start Data for the task

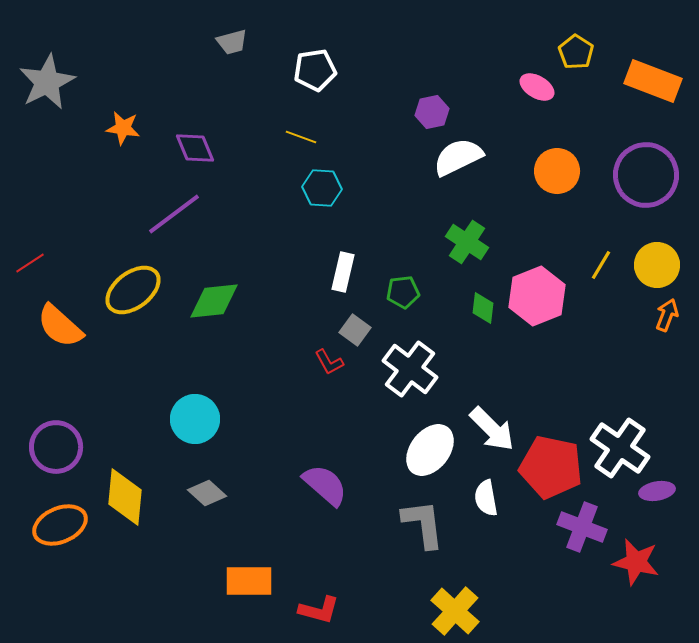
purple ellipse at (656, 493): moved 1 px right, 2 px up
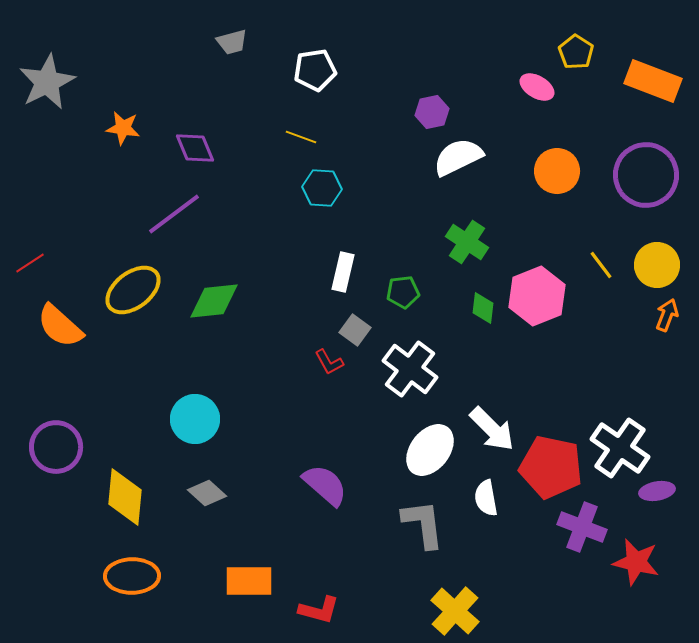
yellow line at (601, 265): rotated 68 degrees counterclockwise
orange ellipse at (60, 525): moved 72 px right, 51 px down; rotated 22 degrees clockwise
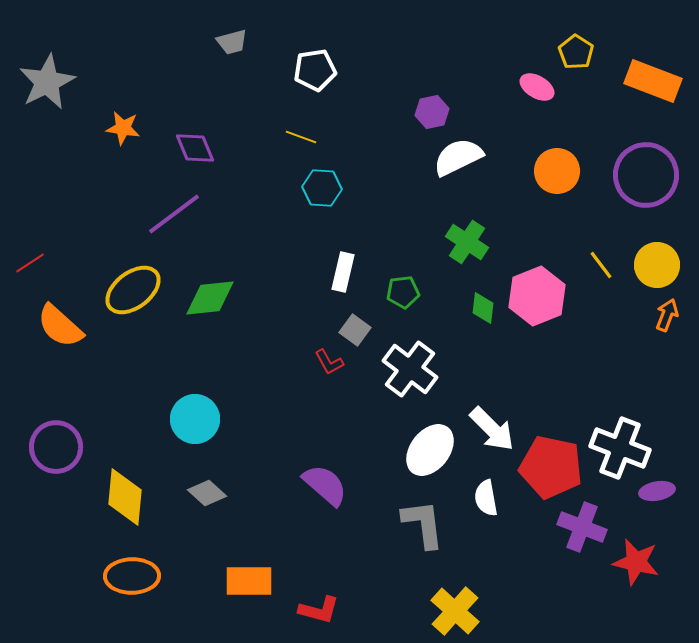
green diamond at (214, 301): moved 4 px left, 3 px up
white cross at (620, 448): rotated 14 degrees counterclockwise
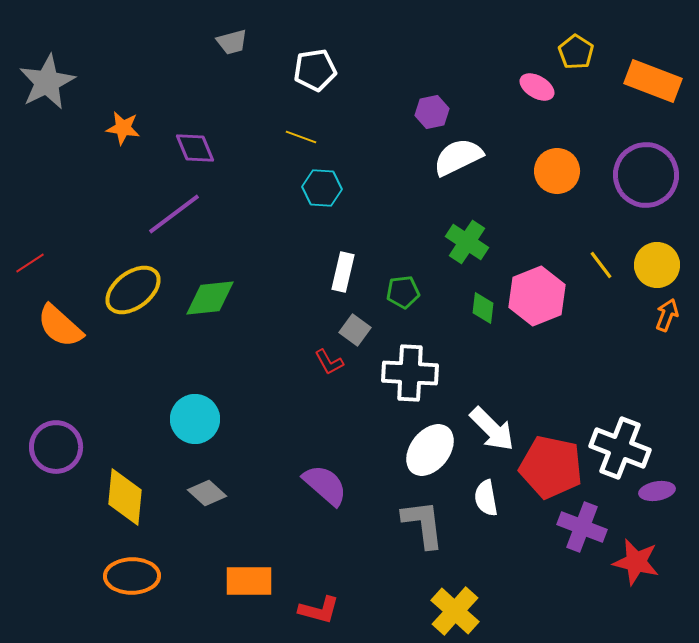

end Data for the task

- [Aim of the task] Recast the text lines of the data above as a JSON list of strings, one string per line and blank lines left out. Leave the pictures out of the answer.

- [Completed task]
[
  "purple ellipse at (656, 493): moved 1 px right, 2 px up",
  "yellow line at (601, 265): rotated 68 degrees counterclockwise",
  "orange ellipse at (60, 525): moved 72 px right, 51 px down; rotated 22 degrees clockwise",
  "green diamond at (214, 301): moved 4 px left, 3 px up",
  "white cross at (620, 448): rotated 14 degrees counterclockwise"
]